Problem requirements: Work out how many lines of the listing hold the string "blood". Answer with that number alone.

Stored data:
○ ○ ○

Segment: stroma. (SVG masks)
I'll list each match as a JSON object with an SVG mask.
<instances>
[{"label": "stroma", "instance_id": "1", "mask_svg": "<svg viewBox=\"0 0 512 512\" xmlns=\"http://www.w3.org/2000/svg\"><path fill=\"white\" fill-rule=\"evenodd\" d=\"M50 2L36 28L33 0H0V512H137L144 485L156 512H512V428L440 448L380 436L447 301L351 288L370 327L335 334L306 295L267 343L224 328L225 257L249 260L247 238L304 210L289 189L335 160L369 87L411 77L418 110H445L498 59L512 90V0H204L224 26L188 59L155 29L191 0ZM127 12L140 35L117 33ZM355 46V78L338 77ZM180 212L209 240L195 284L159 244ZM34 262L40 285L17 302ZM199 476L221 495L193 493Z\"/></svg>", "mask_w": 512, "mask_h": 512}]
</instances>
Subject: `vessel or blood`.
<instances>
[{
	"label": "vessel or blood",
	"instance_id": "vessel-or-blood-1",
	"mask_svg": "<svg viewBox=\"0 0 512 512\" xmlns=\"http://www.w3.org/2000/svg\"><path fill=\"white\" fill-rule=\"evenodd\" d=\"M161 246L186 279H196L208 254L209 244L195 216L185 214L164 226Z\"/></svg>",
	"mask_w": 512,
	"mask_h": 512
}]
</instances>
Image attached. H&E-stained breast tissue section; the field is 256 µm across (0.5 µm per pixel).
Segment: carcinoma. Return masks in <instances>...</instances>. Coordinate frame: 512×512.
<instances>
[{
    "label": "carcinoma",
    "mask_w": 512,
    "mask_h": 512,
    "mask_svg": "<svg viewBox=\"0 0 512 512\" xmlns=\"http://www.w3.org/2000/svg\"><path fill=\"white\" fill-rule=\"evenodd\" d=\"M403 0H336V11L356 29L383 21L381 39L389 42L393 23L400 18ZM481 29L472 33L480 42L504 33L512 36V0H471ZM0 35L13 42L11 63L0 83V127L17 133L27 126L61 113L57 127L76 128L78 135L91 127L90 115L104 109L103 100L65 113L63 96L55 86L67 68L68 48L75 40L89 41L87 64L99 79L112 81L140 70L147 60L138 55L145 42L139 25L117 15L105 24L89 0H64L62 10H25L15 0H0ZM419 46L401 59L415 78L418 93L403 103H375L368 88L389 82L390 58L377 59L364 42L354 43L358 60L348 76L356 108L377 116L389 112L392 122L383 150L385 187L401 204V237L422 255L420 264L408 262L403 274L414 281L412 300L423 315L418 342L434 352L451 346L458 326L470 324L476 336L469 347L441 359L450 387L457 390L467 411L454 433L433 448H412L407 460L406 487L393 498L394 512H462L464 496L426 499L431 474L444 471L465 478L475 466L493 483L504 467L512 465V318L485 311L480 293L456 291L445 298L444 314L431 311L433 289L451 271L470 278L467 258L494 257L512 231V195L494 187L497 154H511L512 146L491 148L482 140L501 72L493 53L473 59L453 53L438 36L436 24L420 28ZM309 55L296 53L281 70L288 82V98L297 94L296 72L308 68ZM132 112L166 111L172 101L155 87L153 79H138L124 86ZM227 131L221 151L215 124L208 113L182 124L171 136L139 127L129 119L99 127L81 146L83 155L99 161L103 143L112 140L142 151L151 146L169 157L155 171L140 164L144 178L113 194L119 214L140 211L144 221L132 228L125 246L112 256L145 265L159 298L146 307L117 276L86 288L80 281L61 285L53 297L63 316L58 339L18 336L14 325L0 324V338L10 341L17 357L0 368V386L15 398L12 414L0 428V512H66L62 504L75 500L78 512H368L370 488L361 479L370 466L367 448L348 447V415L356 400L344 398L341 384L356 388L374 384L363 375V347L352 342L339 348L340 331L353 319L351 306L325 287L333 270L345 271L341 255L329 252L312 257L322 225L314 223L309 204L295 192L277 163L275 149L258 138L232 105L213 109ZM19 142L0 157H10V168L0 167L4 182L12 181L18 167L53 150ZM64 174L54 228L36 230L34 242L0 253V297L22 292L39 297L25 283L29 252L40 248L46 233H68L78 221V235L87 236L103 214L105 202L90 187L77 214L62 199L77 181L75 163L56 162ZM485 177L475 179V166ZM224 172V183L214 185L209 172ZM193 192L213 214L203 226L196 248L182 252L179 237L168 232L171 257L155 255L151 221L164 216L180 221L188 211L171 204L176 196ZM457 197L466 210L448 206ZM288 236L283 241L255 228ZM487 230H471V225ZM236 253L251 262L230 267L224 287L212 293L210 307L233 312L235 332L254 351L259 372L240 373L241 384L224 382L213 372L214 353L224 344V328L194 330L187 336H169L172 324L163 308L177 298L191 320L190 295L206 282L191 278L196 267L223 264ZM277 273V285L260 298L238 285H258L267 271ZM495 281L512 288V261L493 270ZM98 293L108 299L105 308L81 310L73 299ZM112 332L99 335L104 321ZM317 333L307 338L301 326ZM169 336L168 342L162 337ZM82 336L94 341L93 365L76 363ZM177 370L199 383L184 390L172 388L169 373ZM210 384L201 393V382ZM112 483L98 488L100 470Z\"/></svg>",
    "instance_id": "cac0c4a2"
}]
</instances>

○ ○ ○

Worked answer: 3